**WORK REQUIRED:** First find the line with "DHT pin DATA: D8 -> D5" in the entries below, then set down exactly every line through the line with "RGB2 pin G: MO -> A5", that line included.

--- RECORDS FOR THIS EXERCISE ---

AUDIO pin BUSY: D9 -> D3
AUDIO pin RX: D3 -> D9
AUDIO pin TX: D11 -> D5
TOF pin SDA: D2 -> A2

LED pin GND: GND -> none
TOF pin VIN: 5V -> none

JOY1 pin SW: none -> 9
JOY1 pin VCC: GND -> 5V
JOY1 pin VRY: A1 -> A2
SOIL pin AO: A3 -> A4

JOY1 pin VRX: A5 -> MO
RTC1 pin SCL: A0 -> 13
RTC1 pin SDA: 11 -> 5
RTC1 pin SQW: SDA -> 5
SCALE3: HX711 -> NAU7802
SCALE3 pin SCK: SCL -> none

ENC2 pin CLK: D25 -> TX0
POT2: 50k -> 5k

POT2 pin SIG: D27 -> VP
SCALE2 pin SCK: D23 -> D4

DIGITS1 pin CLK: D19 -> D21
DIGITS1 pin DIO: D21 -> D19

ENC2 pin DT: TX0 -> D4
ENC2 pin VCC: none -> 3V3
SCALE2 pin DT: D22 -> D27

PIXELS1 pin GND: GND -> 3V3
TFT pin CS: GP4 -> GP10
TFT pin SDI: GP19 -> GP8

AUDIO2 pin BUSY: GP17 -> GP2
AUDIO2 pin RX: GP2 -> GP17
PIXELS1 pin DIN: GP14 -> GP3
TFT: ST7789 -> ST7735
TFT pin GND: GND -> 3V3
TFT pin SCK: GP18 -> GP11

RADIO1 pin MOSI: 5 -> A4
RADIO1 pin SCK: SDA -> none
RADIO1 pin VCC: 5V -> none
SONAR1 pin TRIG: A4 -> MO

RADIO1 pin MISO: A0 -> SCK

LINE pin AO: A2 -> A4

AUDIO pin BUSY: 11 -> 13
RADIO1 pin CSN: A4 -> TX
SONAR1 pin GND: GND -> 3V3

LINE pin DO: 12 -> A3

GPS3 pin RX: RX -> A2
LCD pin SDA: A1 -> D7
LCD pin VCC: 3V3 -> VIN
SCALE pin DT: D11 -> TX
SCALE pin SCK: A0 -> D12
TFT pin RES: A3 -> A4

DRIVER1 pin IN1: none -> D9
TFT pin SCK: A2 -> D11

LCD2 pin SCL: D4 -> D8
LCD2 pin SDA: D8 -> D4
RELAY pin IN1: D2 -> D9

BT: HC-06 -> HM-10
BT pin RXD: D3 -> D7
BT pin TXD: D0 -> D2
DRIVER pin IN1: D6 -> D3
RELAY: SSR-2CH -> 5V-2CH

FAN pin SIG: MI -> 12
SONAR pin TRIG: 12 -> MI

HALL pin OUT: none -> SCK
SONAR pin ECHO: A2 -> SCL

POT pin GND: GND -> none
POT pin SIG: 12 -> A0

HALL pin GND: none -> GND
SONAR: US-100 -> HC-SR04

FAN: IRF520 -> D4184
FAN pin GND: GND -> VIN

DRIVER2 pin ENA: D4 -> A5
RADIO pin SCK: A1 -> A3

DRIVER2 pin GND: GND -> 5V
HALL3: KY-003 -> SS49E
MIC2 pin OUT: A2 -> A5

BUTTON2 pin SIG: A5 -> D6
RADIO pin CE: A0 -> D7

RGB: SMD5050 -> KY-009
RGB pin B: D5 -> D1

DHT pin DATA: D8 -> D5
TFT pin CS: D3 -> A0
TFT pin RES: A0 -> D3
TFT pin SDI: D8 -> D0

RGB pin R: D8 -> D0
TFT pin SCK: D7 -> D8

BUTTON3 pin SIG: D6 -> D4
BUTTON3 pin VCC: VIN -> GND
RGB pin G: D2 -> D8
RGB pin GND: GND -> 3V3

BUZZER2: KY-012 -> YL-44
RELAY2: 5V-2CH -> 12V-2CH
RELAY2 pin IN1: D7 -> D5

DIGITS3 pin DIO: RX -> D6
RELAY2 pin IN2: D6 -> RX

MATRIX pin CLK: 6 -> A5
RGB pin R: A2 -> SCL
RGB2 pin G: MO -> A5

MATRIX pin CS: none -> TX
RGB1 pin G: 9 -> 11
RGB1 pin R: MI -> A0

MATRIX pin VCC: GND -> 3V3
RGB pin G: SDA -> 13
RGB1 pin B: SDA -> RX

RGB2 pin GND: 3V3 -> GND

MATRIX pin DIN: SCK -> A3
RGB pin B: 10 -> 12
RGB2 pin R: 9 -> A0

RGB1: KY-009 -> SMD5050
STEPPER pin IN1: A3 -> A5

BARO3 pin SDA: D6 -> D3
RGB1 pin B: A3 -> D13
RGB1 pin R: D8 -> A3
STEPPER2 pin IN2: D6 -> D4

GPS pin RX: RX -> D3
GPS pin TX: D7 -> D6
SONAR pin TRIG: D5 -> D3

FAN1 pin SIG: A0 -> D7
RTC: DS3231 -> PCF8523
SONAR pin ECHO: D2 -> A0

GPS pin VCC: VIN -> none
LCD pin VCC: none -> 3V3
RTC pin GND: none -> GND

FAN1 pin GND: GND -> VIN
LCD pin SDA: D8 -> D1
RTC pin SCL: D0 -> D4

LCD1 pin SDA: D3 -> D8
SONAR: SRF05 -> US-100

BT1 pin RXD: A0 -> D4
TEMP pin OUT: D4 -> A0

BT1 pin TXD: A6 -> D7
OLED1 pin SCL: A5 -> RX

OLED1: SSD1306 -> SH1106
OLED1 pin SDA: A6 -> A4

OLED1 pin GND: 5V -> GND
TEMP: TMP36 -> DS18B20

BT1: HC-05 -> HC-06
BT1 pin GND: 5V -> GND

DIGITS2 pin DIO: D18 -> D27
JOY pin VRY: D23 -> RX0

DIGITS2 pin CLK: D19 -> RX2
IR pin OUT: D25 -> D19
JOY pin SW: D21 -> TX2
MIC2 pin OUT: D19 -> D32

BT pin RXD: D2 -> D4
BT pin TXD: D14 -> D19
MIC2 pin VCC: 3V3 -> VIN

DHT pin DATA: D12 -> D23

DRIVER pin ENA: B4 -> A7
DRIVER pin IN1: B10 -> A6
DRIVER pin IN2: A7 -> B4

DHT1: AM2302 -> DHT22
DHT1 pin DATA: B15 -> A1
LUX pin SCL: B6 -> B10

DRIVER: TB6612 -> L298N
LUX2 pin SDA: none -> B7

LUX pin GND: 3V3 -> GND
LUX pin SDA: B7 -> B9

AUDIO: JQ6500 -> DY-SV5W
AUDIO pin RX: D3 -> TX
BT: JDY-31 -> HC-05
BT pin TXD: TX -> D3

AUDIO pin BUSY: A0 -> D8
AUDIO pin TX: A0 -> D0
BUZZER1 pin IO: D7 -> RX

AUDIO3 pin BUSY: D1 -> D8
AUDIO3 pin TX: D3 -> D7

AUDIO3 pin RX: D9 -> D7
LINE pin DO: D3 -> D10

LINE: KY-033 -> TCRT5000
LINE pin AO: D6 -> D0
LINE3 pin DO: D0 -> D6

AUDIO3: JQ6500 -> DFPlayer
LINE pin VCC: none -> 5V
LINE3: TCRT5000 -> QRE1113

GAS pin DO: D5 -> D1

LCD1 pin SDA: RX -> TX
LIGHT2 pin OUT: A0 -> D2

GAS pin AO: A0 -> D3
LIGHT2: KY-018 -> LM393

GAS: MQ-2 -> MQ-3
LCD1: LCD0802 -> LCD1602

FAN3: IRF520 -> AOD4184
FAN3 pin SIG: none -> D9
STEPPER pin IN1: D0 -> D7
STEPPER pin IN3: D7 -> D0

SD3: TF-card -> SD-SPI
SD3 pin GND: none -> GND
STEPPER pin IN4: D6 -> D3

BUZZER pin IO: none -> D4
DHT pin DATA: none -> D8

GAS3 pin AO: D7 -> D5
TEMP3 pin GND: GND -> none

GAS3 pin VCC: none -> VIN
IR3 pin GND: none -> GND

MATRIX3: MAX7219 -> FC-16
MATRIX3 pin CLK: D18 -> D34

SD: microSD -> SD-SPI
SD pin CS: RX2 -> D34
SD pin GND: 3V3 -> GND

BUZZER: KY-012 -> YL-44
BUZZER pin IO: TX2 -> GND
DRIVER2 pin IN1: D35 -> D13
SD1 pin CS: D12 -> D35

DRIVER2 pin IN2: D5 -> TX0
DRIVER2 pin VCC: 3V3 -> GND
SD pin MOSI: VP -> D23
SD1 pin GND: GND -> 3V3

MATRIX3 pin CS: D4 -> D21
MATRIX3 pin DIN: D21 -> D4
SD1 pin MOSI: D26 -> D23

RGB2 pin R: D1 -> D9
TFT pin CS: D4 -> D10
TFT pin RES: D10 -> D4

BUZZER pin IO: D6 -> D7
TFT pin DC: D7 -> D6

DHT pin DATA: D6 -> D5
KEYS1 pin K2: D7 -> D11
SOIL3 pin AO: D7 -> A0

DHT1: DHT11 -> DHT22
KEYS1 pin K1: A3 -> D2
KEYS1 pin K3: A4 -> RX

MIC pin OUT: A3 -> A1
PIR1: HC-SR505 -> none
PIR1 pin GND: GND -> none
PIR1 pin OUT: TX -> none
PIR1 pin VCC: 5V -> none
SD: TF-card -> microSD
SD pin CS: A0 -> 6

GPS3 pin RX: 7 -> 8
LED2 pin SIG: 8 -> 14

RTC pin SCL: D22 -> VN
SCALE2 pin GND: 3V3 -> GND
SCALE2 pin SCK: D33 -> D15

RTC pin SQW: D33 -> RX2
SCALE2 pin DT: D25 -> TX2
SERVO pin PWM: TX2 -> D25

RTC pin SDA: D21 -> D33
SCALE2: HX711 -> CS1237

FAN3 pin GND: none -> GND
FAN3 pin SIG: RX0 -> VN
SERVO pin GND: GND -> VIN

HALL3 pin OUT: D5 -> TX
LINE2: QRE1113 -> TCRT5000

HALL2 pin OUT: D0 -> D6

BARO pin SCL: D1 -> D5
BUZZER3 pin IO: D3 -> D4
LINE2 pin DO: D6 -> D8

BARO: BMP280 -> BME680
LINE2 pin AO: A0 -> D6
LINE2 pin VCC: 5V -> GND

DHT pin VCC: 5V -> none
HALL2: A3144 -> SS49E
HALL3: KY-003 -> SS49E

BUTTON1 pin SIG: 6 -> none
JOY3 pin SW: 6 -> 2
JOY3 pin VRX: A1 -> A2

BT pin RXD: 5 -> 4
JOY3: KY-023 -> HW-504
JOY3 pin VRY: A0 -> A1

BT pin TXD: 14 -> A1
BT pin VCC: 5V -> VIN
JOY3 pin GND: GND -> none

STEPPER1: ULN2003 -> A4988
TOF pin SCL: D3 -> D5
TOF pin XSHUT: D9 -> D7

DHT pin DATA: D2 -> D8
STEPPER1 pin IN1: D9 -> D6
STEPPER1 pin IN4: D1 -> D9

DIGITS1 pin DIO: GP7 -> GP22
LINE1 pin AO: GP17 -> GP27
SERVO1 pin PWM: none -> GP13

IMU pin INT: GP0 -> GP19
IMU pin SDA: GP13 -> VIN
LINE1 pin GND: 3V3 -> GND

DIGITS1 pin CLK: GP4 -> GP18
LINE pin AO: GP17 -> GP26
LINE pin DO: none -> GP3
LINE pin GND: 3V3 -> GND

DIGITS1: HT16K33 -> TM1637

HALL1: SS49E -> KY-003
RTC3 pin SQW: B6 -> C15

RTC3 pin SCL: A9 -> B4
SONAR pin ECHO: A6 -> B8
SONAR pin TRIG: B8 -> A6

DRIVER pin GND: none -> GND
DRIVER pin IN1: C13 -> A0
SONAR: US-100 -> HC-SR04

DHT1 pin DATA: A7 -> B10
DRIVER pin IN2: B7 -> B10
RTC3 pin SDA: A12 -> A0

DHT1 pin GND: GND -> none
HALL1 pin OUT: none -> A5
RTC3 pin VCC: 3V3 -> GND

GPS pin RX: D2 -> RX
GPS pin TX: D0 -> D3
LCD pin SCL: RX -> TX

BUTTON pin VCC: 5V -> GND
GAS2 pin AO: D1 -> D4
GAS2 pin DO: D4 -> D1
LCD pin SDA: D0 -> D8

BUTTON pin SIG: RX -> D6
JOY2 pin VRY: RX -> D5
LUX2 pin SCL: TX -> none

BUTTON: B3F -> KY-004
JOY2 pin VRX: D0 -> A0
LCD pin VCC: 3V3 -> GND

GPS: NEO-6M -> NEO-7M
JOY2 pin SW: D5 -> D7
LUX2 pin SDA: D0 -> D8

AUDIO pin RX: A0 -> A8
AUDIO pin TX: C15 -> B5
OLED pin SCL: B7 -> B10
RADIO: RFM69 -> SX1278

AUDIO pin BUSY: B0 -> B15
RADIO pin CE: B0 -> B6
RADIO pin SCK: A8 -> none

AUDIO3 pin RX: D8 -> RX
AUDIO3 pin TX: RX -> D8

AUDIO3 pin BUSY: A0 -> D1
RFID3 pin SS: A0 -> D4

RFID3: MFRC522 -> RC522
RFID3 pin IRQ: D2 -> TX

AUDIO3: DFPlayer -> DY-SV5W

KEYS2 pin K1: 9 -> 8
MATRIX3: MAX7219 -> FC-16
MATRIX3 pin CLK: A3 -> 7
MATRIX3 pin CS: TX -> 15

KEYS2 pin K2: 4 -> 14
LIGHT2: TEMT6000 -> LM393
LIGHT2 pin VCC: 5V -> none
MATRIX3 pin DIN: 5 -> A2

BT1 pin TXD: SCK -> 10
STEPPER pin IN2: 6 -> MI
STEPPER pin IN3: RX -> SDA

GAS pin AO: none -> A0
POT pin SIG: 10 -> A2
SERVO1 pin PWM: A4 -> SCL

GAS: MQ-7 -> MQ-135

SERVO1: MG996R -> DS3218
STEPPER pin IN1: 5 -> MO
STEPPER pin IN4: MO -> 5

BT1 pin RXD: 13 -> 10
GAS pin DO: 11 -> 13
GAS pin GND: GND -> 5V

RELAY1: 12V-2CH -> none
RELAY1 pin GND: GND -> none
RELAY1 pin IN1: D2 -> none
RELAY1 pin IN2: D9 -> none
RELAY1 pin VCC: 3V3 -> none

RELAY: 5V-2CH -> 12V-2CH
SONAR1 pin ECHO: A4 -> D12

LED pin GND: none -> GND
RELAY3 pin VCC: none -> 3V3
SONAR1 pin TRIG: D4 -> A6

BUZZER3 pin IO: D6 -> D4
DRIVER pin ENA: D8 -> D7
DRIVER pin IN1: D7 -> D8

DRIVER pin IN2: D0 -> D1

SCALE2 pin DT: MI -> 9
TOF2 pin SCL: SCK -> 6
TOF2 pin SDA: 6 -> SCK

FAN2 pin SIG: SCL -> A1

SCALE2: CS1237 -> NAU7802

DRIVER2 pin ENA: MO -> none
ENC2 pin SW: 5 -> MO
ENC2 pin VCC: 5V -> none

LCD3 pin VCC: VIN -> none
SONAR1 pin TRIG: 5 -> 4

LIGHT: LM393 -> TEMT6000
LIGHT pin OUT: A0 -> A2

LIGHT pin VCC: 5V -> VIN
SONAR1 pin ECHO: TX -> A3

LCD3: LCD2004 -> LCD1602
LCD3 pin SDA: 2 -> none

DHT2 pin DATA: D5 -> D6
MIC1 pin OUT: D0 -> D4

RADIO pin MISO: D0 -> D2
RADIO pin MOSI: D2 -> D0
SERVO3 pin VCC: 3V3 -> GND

---

**TASK RESULT:**
DHT pin DATA: D8 -> D5
TFT pin CS: D3 -> A0
TFT pin RES: A0 -> D3
TFT pin SDI: D8 -> D0

RGB pin R: D8 -> D0
TFT pin SCK: D7 -> D8

BUTTON3 pin SIG: D6 -> D4
BUTTON3 pin VCC: VIN -> GND
RGB pin G: D2 -> D8
RGB pin GND: GND -> 3V3

BUZZER2: KY-012 -> YL-44
RELAY2: 5V-2CH -> 12V-2CH
RELAY2 pin IN1: D7 -> D5

DIGITS3 pin DIO: RX -> D6
RELAY2 pin IN2: D6 -> RX

MATRIX pin CLK: 6 -> A5
RGB pin R: A2 -> SCL
RGB2 pin G: MO -> A5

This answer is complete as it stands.